*** Block opens ***

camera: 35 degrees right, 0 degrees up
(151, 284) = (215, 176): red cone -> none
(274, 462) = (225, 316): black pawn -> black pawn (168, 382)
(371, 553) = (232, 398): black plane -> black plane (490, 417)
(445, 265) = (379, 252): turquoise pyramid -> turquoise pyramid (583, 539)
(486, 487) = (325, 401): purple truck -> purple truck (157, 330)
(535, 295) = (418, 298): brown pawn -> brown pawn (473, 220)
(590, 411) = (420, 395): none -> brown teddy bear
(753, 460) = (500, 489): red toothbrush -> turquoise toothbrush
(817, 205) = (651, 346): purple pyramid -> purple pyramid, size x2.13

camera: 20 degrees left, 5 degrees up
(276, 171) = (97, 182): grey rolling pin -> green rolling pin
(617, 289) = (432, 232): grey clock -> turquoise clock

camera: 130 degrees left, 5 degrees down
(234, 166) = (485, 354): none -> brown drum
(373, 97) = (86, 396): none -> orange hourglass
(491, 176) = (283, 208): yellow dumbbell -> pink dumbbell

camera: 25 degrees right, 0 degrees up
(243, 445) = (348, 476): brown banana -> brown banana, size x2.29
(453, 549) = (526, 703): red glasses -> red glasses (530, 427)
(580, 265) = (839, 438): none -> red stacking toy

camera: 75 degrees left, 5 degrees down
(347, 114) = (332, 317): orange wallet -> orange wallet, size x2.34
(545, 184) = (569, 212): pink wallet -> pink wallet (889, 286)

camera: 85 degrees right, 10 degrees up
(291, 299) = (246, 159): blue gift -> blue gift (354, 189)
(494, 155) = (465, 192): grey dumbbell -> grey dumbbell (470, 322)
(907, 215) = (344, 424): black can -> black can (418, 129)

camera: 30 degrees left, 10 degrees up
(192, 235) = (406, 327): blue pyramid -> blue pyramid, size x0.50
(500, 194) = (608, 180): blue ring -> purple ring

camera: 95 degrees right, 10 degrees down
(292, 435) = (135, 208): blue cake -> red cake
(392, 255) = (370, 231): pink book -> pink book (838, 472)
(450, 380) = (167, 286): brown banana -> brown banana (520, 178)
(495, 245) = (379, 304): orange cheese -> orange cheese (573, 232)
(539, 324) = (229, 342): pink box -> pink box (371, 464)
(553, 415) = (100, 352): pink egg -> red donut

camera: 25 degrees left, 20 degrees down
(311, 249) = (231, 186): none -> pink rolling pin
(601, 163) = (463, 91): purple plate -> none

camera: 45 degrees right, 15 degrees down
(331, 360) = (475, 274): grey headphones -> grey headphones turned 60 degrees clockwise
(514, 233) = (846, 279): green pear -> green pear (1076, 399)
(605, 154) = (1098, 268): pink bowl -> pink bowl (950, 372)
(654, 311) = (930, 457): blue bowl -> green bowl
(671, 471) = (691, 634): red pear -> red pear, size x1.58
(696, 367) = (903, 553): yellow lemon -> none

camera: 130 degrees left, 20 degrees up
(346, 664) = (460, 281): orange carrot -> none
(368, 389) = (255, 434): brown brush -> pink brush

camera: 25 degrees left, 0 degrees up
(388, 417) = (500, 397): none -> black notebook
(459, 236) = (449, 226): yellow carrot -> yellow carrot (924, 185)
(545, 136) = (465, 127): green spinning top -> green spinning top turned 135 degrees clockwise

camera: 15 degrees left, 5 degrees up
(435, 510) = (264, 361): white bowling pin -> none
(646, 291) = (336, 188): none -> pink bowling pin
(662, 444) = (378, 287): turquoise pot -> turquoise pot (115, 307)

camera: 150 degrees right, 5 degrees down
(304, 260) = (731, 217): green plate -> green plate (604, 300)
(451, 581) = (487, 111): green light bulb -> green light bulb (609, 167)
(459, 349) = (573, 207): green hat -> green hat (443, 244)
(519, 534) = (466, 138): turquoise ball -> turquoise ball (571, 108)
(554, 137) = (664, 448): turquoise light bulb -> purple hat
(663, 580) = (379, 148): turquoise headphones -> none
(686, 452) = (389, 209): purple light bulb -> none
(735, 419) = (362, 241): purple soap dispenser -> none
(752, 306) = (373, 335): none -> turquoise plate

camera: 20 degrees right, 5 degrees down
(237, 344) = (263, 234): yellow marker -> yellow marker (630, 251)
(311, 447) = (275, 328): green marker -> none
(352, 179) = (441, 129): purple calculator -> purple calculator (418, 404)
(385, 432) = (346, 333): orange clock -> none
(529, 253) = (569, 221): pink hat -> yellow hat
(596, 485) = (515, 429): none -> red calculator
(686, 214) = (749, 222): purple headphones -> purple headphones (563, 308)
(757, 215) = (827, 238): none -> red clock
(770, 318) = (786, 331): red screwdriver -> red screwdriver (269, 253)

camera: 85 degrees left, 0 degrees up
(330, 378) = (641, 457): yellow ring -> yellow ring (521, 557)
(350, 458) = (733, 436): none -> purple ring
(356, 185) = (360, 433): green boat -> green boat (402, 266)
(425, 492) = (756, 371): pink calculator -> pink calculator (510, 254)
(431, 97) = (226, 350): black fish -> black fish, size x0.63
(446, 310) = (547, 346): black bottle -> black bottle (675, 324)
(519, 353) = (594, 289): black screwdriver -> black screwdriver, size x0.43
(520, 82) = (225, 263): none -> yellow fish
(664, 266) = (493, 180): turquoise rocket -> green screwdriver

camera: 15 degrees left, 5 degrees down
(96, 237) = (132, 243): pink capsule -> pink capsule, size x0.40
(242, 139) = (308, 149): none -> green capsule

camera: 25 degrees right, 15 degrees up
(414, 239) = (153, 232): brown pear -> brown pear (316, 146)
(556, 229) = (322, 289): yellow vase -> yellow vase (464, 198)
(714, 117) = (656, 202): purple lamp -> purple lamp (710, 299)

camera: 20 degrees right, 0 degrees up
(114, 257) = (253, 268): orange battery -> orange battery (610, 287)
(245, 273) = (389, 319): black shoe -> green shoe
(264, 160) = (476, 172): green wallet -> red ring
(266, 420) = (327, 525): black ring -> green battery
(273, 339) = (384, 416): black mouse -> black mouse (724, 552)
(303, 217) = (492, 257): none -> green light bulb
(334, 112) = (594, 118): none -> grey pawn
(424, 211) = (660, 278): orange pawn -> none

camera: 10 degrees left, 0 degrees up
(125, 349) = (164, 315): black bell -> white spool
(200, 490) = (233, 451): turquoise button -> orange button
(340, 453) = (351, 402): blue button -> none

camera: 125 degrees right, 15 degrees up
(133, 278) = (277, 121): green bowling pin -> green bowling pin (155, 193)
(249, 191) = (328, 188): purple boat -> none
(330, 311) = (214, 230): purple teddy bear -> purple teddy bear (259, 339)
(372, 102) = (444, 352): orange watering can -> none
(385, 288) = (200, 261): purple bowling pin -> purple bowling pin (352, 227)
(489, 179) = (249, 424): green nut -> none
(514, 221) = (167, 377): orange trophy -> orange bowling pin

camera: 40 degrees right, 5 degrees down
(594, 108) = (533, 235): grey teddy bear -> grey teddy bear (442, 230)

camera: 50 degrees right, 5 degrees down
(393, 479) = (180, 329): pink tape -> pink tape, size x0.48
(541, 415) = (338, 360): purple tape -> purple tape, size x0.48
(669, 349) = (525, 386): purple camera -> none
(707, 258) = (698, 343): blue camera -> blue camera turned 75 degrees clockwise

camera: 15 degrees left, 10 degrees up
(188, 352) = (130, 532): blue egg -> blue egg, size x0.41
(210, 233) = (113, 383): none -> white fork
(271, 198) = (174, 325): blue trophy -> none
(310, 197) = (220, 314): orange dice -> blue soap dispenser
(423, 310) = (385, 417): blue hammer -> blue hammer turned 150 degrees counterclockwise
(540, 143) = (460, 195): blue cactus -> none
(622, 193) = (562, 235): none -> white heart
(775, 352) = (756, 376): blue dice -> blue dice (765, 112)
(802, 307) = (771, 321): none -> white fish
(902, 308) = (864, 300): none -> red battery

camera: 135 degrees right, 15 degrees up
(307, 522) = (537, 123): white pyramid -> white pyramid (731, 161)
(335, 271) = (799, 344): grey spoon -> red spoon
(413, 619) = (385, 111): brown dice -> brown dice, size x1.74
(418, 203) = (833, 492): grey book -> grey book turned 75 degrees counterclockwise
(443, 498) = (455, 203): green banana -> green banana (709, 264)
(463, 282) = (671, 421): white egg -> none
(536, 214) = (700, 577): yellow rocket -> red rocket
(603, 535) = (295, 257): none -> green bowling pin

*** Block closes ***

Exercise brief: Look through the listing above and copy each line where the string "rolling" occurs.

Task output:
(276, 171) = (97, 182): grey rolling pin -> green rolling pin
(311, 249) = (231, 186): none -> pink rolling pin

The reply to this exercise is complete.